▸ What to produce:
Print, exactly as they appear in the listing below, the lines from the line with "D1: LED blue" to the line with "J201 pin 1: DGND -> VA", with both end lines kept.

▸ Data for processing:
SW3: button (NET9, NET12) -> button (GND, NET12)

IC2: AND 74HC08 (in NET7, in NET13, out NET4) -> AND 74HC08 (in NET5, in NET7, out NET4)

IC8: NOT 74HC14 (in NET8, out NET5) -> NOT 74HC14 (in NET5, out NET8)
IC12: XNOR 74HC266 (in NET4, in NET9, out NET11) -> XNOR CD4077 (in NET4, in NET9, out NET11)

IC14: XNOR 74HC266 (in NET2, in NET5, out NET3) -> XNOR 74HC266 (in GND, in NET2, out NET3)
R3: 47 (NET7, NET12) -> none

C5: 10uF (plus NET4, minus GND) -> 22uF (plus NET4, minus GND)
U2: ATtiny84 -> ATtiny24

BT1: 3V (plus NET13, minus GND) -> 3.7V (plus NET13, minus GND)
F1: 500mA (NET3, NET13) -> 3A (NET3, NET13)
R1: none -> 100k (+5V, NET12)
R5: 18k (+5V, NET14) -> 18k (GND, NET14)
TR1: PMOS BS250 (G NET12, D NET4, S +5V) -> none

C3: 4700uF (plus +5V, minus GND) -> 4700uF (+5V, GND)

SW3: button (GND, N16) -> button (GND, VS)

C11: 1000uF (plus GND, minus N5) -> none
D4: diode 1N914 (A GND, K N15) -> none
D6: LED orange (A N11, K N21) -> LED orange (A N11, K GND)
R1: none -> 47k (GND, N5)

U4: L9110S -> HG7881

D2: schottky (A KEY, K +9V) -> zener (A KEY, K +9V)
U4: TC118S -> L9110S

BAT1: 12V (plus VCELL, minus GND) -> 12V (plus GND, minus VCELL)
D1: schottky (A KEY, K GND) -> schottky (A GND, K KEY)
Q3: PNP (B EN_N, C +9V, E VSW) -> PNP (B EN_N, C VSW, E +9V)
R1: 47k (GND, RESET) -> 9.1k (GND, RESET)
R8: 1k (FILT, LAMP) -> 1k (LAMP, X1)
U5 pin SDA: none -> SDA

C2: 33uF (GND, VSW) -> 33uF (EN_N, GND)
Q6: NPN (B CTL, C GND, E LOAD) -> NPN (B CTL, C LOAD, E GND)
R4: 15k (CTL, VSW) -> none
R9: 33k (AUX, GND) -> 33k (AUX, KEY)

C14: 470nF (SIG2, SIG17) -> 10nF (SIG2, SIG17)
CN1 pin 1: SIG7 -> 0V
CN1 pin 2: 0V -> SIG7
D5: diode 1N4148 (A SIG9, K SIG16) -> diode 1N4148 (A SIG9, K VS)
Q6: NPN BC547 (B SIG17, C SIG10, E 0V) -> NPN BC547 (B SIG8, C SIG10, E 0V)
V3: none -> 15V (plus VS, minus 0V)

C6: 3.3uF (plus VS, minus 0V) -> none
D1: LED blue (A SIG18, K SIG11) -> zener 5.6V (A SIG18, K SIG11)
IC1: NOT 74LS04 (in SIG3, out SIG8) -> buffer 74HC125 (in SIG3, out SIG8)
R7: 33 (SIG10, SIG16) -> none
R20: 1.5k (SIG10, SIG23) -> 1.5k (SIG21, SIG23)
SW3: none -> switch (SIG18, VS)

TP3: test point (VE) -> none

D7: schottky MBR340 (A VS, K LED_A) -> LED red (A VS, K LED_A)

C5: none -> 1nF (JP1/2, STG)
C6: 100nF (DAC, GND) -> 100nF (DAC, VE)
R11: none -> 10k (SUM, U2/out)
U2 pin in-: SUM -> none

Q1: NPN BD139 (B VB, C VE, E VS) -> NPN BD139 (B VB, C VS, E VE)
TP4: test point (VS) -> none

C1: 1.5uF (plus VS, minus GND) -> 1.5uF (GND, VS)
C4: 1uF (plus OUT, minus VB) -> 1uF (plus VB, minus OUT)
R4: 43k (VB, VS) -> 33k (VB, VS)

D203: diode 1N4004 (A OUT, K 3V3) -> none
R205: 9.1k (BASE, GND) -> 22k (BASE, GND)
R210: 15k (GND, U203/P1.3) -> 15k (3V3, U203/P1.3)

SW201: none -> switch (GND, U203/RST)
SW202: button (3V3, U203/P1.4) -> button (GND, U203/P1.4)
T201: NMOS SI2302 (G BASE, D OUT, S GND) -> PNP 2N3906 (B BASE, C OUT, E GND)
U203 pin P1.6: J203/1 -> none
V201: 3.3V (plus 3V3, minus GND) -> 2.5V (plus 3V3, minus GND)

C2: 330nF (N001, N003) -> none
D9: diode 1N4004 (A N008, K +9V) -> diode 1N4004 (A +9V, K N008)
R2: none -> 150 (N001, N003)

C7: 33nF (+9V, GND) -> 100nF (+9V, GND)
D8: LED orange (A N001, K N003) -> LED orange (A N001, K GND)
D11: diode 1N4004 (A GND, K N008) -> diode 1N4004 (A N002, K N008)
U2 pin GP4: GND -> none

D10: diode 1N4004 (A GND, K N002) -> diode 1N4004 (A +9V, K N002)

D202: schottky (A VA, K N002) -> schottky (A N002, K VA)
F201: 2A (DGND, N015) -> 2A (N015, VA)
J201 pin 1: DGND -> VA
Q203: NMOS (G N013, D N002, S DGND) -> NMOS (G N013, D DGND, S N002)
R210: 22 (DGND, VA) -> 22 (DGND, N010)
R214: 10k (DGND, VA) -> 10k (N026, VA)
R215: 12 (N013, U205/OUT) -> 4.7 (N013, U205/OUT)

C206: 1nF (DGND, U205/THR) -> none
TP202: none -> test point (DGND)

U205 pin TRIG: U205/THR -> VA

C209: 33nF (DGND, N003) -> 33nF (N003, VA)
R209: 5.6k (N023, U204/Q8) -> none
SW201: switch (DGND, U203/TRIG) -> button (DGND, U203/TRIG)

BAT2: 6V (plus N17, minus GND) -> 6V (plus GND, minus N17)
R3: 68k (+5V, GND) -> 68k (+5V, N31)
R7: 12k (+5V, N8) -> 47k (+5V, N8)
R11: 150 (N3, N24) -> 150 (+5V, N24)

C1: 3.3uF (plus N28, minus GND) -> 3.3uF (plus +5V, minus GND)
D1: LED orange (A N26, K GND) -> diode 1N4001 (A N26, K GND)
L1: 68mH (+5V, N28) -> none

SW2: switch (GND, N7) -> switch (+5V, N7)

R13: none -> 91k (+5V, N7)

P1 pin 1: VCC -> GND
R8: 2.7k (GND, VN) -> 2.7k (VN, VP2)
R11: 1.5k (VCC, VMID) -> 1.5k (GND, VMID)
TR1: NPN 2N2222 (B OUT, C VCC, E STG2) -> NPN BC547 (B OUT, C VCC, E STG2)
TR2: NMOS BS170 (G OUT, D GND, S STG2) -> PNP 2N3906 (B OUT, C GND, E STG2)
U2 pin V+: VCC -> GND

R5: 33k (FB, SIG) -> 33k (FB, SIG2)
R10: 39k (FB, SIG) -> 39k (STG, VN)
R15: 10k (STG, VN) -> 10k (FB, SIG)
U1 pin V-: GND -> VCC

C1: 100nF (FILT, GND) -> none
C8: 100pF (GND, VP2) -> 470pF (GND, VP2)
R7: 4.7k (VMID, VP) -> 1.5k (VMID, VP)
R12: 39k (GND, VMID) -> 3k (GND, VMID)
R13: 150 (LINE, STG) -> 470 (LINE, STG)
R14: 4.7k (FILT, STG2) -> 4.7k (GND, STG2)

▸ Task output:
D1: LED blue (A SIG18, K SIG11) -> zener 5.6V (A SIG18, K SIG11)
IC1: NOT 74LS04 (in SIG3, out SIG8) -> buffer 74HC125 (in SIG3, out SIG8)
R7: 33 (SIG10, SIG16) -> none
R20: 1.5k (SIG10, SIG23) -> 1.5k (SIG21, SIG23)
SW3: none -> switch (SIG18, VS)

TP3: test point (VE) -> none

D7: schottky MBR340 (A VS, K LED_A) -> LED red (A VS, K LED_A)

C5: none -> 1nF (JP1/2, STG)
C6: 100nF (DAC, GND) -> 100nF (DAC, VE)
R11: none -> 10k (SUM, U2/out)
U2 pin in-: SUM -> none

Q1: NPN BD139 (B VB, C VE, E VS) -> NPN BD139 (B VB, C VS, E VE)
TP4: test point (VS) -> none

C1: 1.5uF (plus VS, minus GND) -> 1.5uF (GND, VS)
C4: 1uF (plus OUT, minus VB) -> 1uF (plus VB, minus OUT)
R4: 43k (VB, VS) -> 33k (VB, VS)

D203: diode 1N4004 (A OUT, K 3V3) -> none
R205: 9.1k (BASE, GND) -> 22k (BASE, GND)
R210: 15k (GND, U203/P1.3) -> 15k (3V3, U203/P1.3)

SW201: none -> switch (GND, U203/RST)
SW202: button (3V3, U203/P1.4) -> button (GND, U203/P1.4)
T201: NMOS SI2302 (G BASE, D OUT, S GND) -> PNP 2N3906 (B BASE, C OUT, E GND)
U203 pin P1.6: J203/1 -> none
V201: 3.3V (plus 3V3, minus GND) -> 2.5V (plus 3V3, minus GND)

C2: 330nF (N001, N003) -> none
D9: diode 1N4004 (A N008, K +9V) -> diode 1N4004 (A +9V, K N008)
R2: none -> 150 (N001, N003)

C7: 33nF (+9V, GND) -> 100nF (+9V, GND)
D8: LED orange (A N001, K N003) -> LED orange (A N001, K GND)
D11: diode 1N4004 (A GND, K N008) -> diode 1N4004 (A N002, K N008)
U2 pin GP4: GND -> none

D10: diode 1N4004 (A GND, K N002) -> diode 1N4004 (A +9V, K N002)

D202: schottky (A VA, K N002) -> schottky (A N002, K VA)
F201: 2A (DGND, N015) -> 2A (N015, VA)
J201 pin 1: DGND -> VA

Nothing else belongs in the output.